[What the exercise asks]:
All lines below containing "KEYS" are to be listed.

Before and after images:
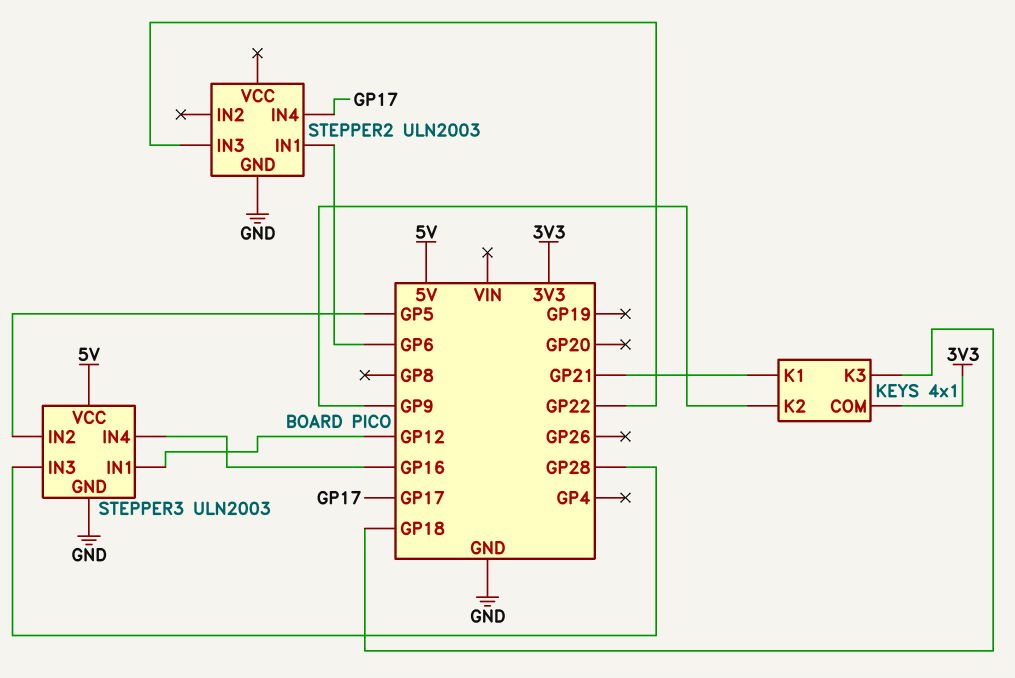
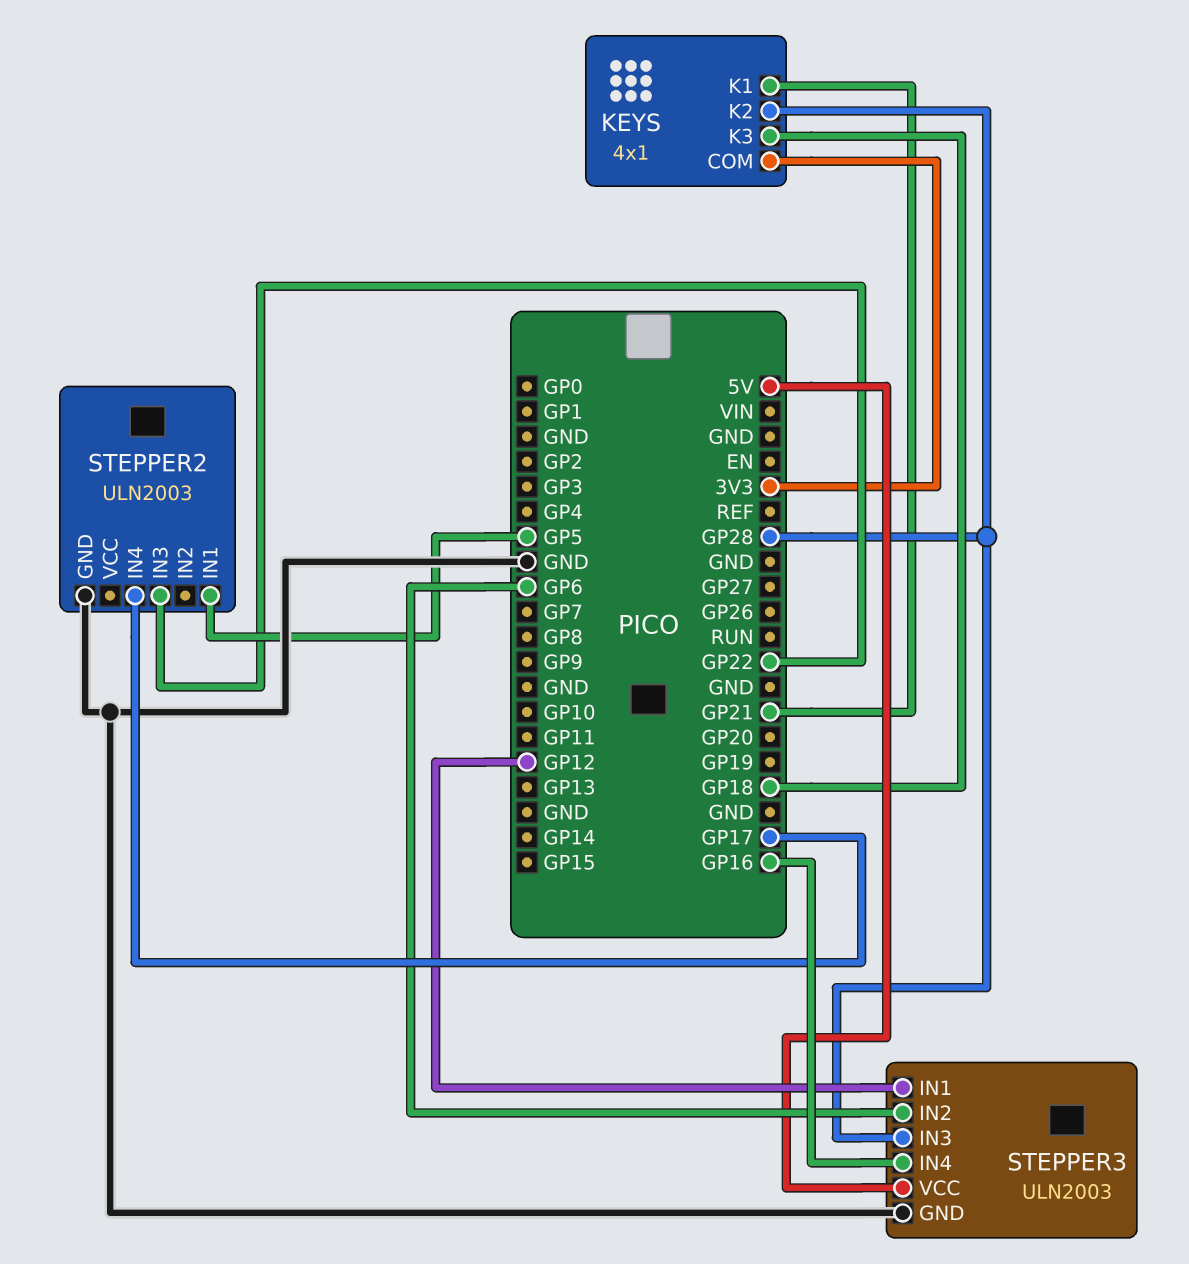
KEYS pin K2: GP9 -> GP28
STEPPER2 pin IN1: GP6 -> GP5
STEPPER3 pin IN2: GP5 -> GP6

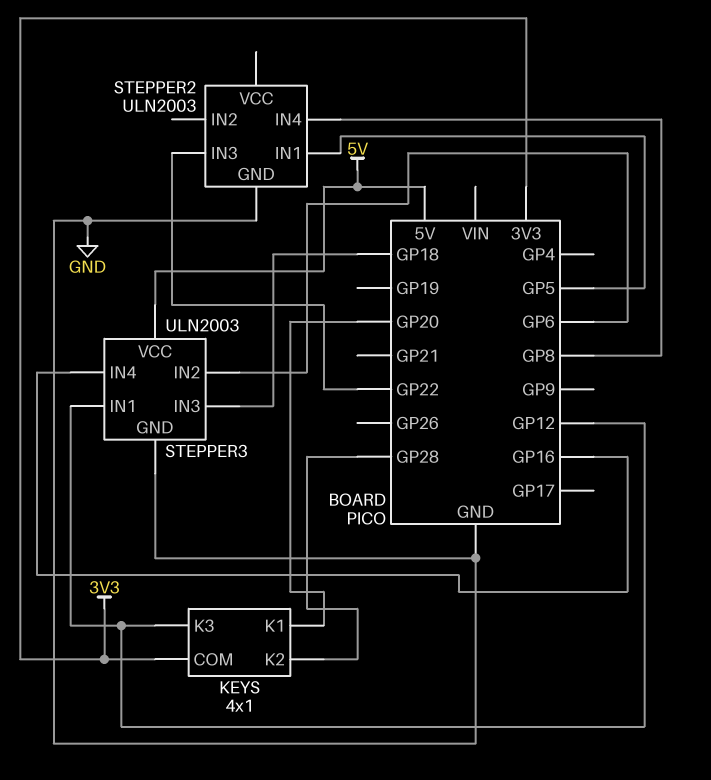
KEYS pin K1: GP21 -> GP20
KEYS pin K3: GP18 -> GP12
STEPPER2 pin IN4: GP17 -> GP8
STEPPER3 pin IN3: GP28 -> GP18

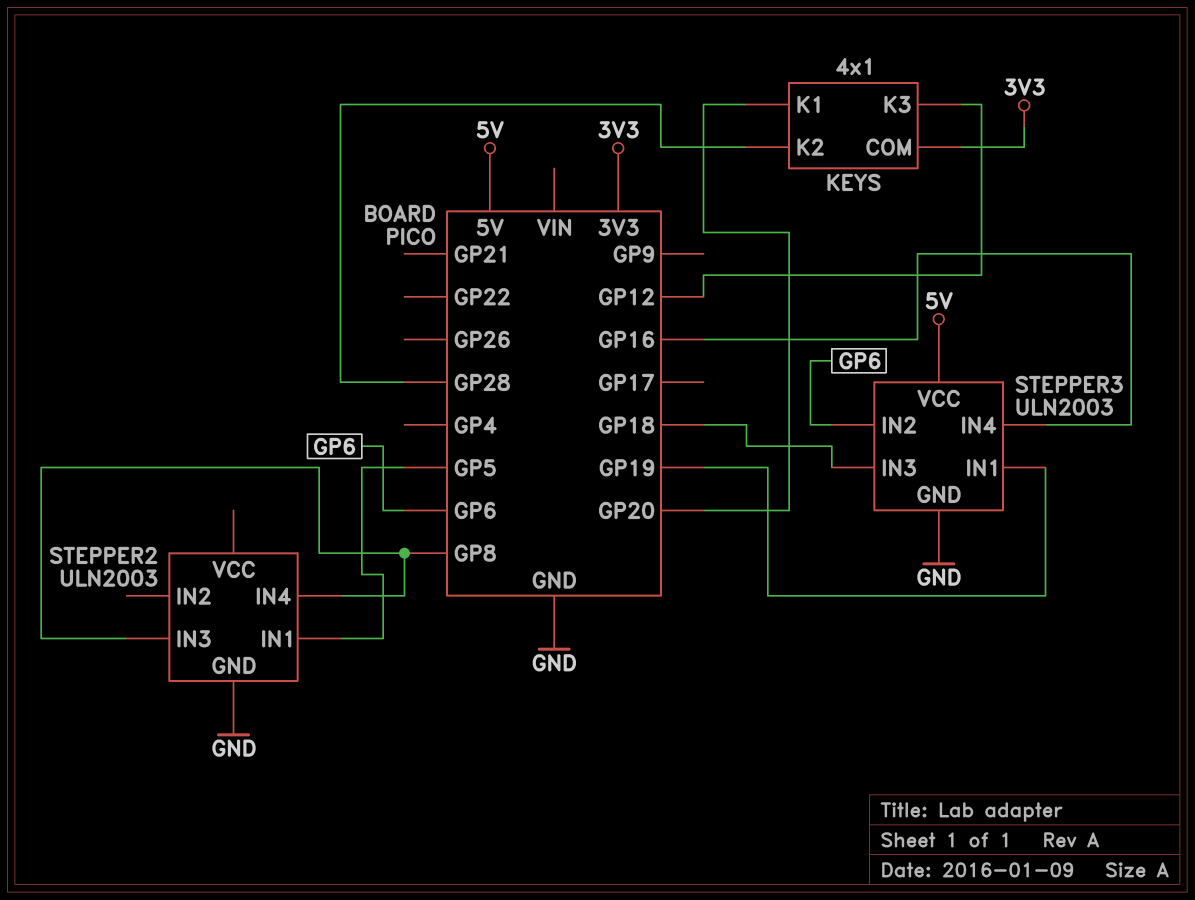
STEPPER2 pin IN3: GP22 -> GP8
STEPPER3 pin IN1: GP12 -> GP19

[Exercise output]:
KEYS pin K2: GP9 -> GP28
KEYS pin K1: GP21 -> GP20
KEYS pin K3: GP18 -> GP12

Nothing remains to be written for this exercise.